*** Block opens ***

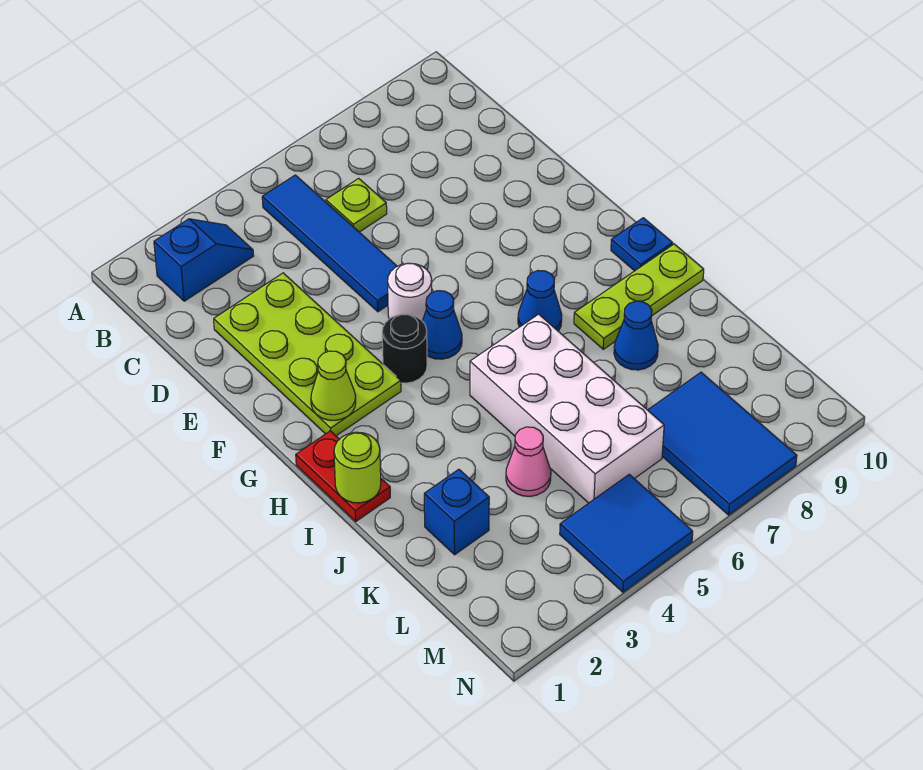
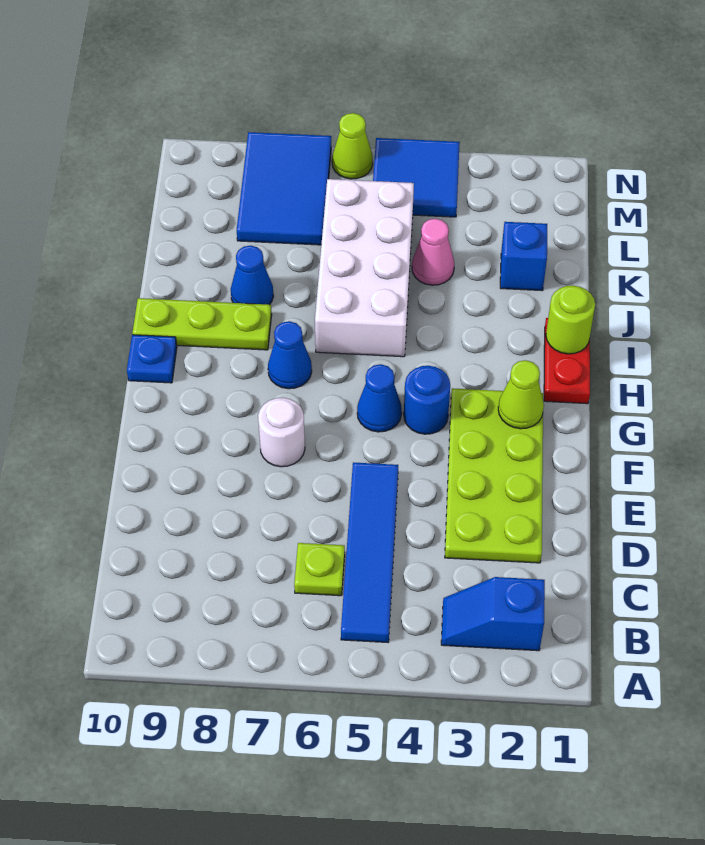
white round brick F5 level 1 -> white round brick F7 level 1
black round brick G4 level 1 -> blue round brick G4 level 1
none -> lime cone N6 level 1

*** Block closes ***
*** Block opens ***

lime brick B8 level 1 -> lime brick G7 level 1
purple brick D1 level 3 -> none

*** Block closes ***
*** Block opens ***

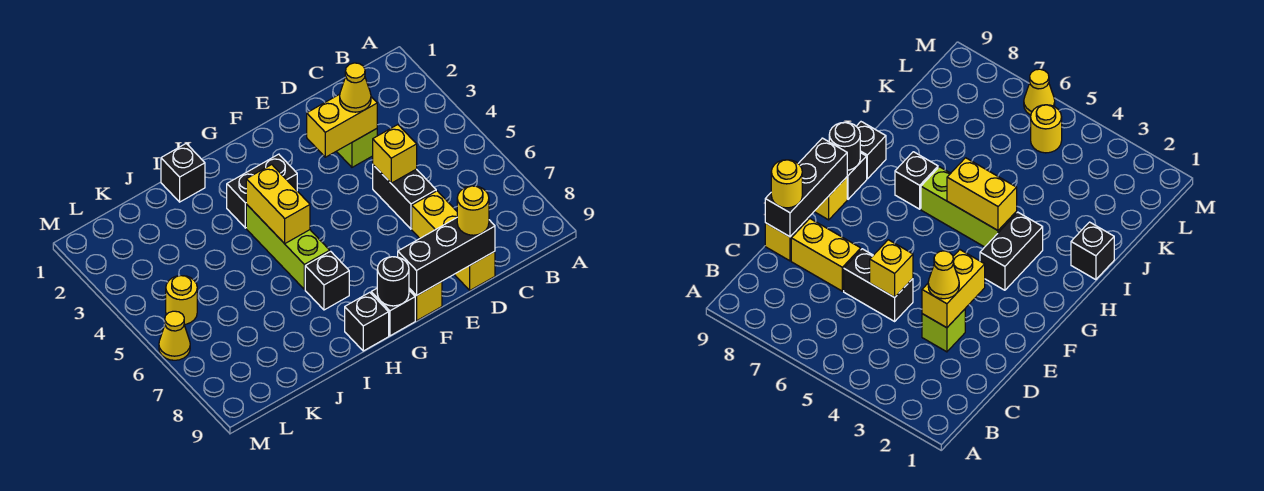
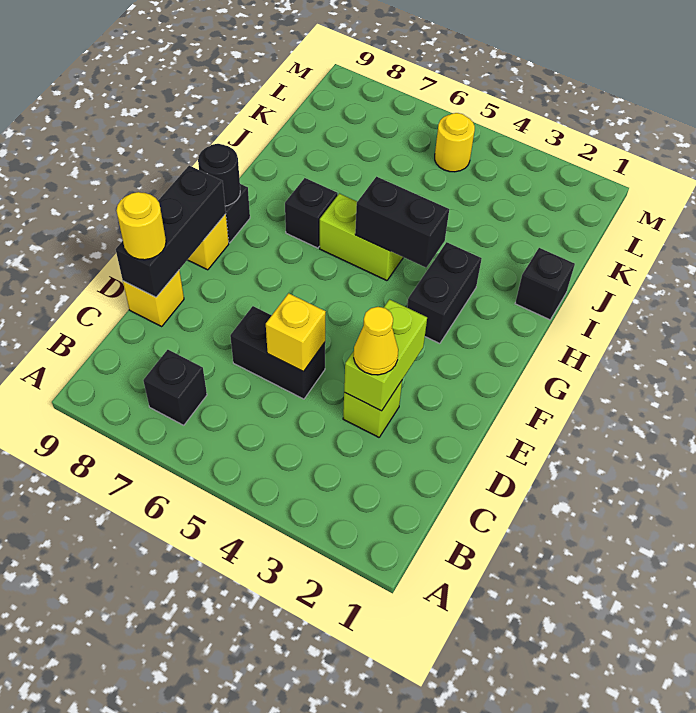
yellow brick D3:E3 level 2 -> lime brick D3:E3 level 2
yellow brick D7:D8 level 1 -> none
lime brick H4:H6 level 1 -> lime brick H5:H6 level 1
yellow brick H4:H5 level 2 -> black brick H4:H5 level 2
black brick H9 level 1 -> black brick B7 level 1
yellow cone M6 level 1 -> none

*** Block closes ***

▶ _Problem statement_:
Begin at the line that has "white round brick F5" in the entries above; stop after the line that has "none -> lime cone N6 level 1". Transcribe exactly those lines and no others.

▶ _Exercise answer_:
white round brick F5 level 1 -> white round brick F7 level 1
black round brick G4 level 1 -> blue round brick G4 level 1
none -> lime cone N6 level 1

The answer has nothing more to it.